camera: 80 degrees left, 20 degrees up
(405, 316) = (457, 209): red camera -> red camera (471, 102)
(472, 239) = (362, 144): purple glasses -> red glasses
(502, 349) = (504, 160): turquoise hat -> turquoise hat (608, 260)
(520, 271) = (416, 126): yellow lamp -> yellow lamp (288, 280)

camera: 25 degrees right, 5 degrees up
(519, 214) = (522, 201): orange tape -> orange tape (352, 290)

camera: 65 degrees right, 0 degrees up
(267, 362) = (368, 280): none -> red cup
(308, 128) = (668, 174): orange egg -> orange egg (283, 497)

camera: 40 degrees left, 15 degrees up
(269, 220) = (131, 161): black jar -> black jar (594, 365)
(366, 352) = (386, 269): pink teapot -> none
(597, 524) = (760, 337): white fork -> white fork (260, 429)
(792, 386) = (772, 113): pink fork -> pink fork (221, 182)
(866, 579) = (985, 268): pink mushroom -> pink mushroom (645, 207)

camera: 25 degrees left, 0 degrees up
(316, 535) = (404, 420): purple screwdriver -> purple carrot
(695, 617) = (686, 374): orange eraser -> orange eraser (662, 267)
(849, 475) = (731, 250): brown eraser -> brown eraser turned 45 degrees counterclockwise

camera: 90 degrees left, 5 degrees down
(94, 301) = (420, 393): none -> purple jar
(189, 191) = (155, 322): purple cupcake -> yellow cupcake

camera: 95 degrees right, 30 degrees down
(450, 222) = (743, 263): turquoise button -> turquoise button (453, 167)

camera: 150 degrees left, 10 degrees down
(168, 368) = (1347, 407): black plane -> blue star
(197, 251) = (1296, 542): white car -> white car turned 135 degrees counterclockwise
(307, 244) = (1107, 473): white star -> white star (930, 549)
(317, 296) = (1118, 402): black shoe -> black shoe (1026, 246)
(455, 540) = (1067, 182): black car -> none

+ + +

> _TASK OBJECTIVE_: If a line in the data contains the string "down", copy it.

> _OUTPUT_:
camera: 90 degrees left, 5 degrees down
camera: 95 degrees right, 30 degrees down
camera: 150 degrees left, 10 degrees down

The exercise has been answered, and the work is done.